**AIM OF THE TASK**
Report every line of the records below that includes the string "Scanners".

**EXERCISE MATERIAL**
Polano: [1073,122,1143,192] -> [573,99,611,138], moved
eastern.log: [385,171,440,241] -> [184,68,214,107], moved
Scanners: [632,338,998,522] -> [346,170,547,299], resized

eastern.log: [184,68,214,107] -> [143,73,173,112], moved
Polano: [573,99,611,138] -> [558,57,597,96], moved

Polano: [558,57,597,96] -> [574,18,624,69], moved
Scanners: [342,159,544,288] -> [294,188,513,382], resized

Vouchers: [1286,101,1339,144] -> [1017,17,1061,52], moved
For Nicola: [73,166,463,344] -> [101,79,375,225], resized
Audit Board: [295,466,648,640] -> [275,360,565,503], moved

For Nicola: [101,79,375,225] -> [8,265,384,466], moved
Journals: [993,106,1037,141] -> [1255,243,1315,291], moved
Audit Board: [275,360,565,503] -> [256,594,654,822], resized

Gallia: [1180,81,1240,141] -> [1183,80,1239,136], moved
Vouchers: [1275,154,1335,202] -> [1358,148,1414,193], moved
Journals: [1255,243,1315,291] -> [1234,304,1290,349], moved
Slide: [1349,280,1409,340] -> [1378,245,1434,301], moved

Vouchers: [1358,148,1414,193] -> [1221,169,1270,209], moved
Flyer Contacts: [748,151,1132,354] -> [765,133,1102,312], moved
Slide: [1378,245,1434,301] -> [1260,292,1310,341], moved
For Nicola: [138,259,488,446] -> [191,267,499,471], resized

**ANSWER SECTION**
Scanners: [632,338,998,522] -> [346,170,547,299], resized
Scanners: [342,159,544,288] -> [294,188,513,382], resized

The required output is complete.